Prompt ::
Could the entries below be transcribed word for word, with the pictures omitted?

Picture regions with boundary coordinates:
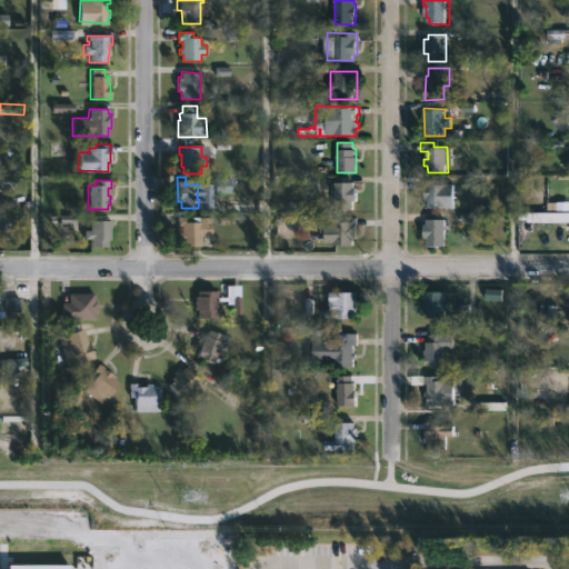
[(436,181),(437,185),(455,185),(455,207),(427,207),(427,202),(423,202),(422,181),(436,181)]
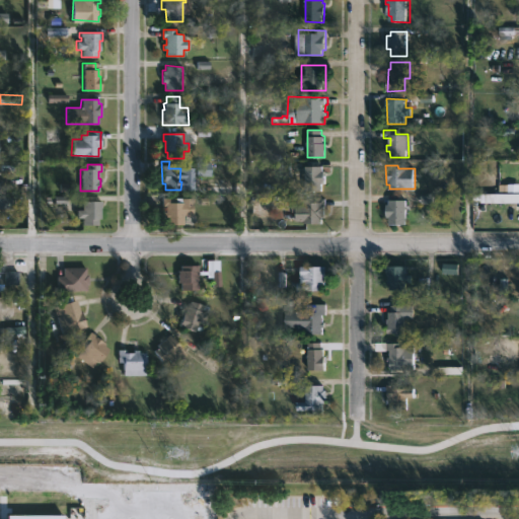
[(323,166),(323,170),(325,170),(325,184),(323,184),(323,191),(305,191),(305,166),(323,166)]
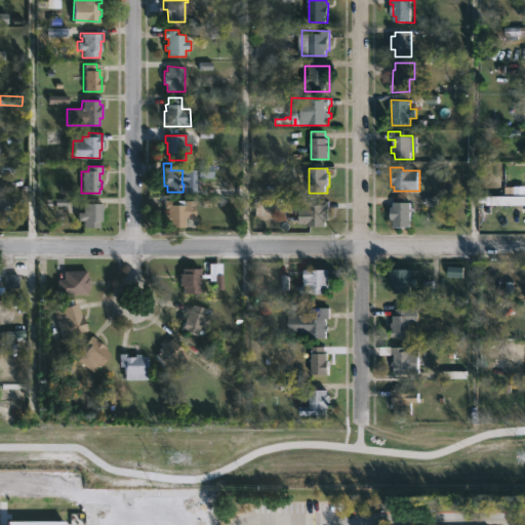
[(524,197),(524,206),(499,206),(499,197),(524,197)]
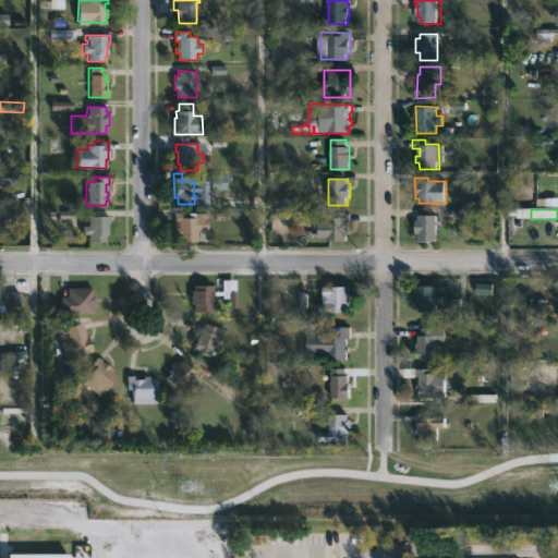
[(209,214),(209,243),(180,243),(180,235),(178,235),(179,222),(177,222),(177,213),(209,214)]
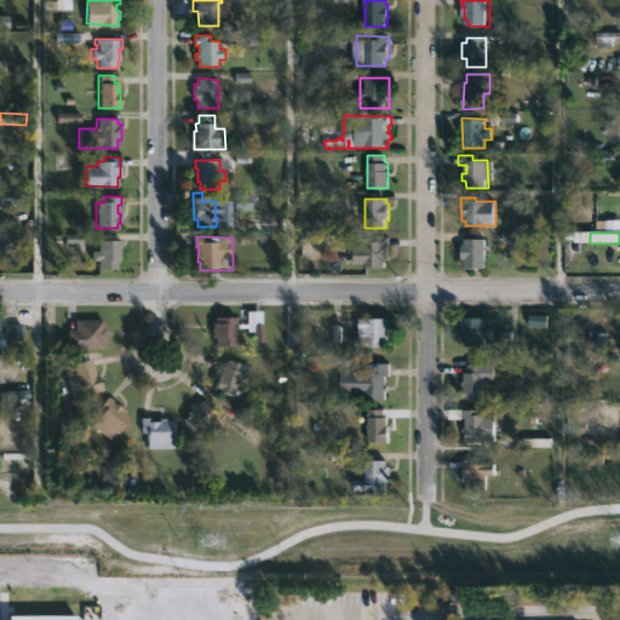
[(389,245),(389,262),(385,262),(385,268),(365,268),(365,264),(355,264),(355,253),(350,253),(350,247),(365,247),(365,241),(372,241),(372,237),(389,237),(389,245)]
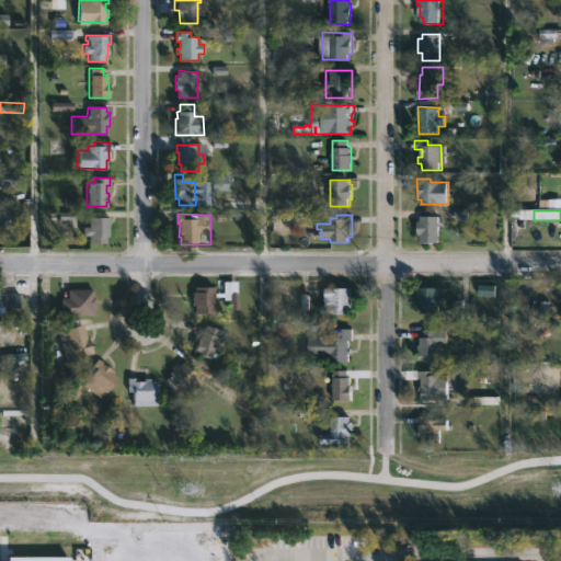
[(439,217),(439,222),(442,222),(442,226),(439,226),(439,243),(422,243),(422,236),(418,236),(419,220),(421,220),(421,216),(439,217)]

Solution to the exercise ::
[(436,181),(437,185),(455,185),(455,207),(427,207),(427,202),(423,202),(422,181),(436,181)]
[(323,166),(323,170),(325,170),(325,184),(323,184),(323,191),(305,191),(305,166),(323,166)]
[(524,197),(524,206),(499,206),(499,197),(524,197)]
[(209,214),(209,243),(180,243),(180,235),(178,235),(179,222),(177,222),(177,213),(209,214)]
[(389,245),(389,262),(385,262),(385,268),(365,268),(365,264),(355,264),(355,253),(350,253),(350,247),(365,247),(365,241),(372,241),(372,237),(389,237),(389,245)]
[(439,217),(439,222),(442,222),(442,226),(439,226),(439,243),(422,243),(422,236),(418,236),(419,220),(421,220),(421,216),(439,217)]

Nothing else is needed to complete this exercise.